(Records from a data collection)
━━━━━━

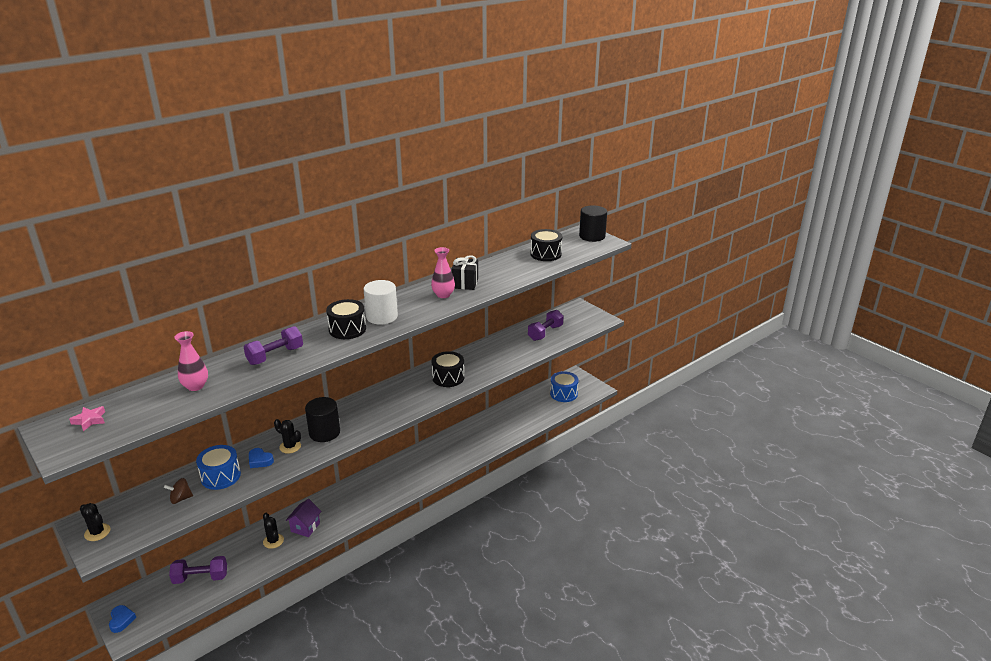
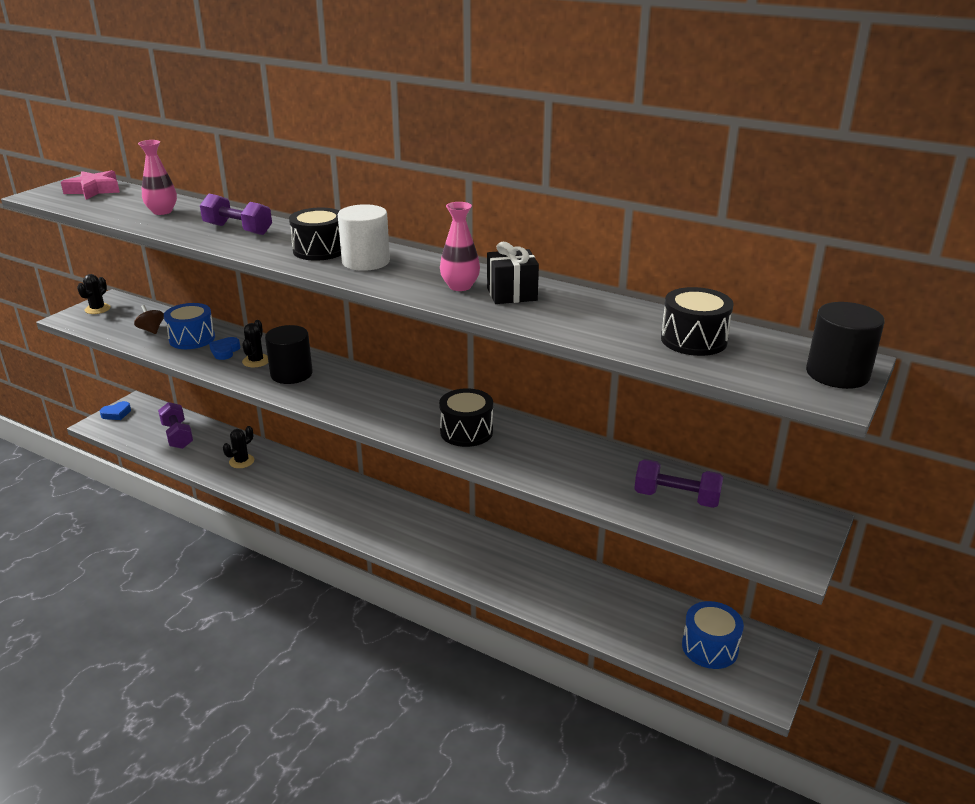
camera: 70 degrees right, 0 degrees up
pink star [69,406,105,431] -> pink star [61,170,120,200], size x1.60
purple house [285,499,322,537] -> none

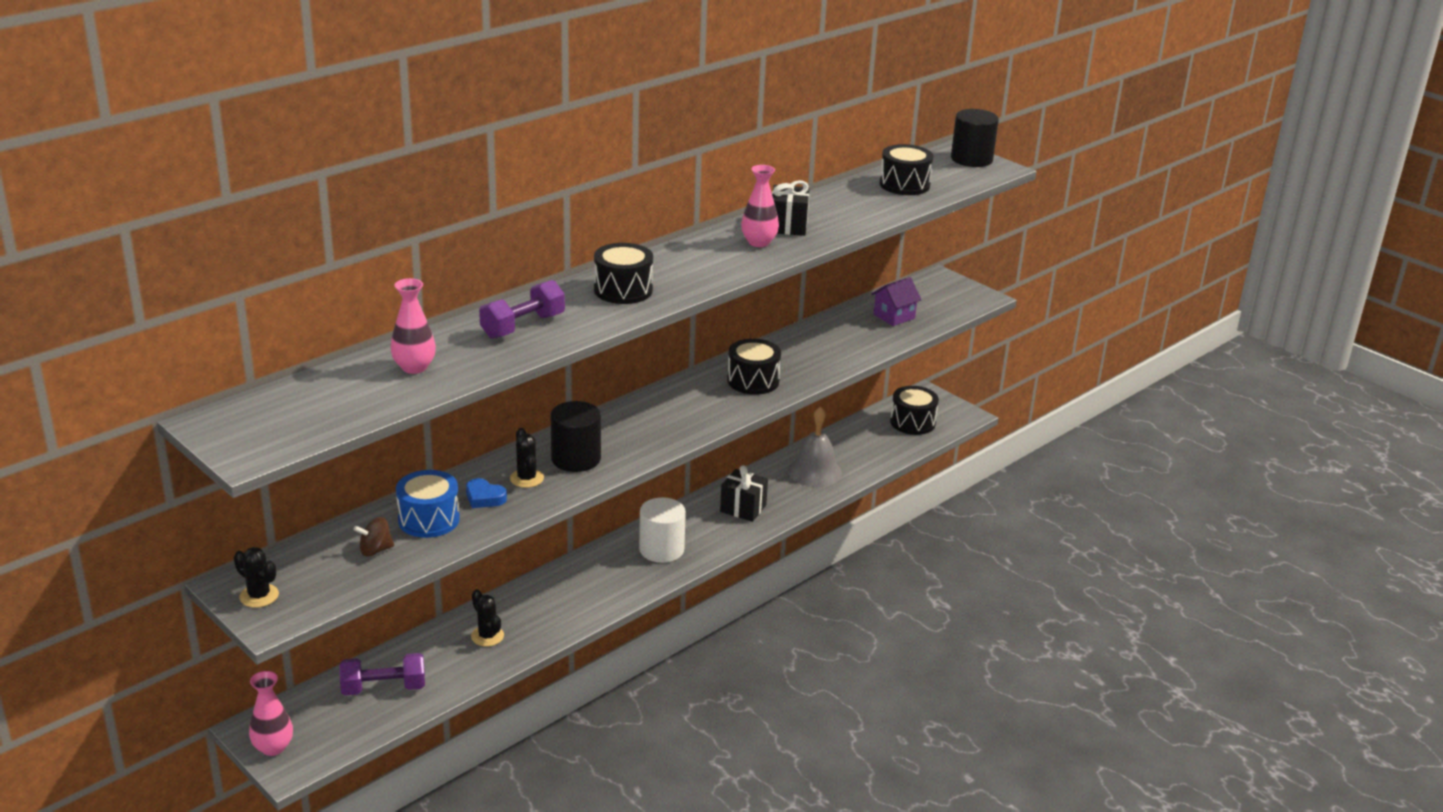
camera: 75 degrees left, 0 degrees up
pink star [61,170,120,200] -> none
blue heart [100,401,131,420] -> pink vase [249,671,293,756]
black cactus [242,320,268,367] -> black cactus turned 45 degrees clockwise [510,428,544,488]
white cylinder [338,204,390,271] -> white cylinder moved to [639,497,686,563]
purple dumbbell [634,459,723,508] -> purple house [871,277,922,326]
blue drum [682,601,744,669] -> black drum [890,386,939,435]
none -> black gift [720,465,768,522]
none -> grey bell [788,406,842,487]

━━━━━━

- [Work request]: Which lines in the data above contain "blue"? Show each one.

- [Solved problem]:
blue heart [100,401,131,420] -> pink vase [249,671,293,756]
blue drum [682,601,744,669] -> black drum [890,386,939,435]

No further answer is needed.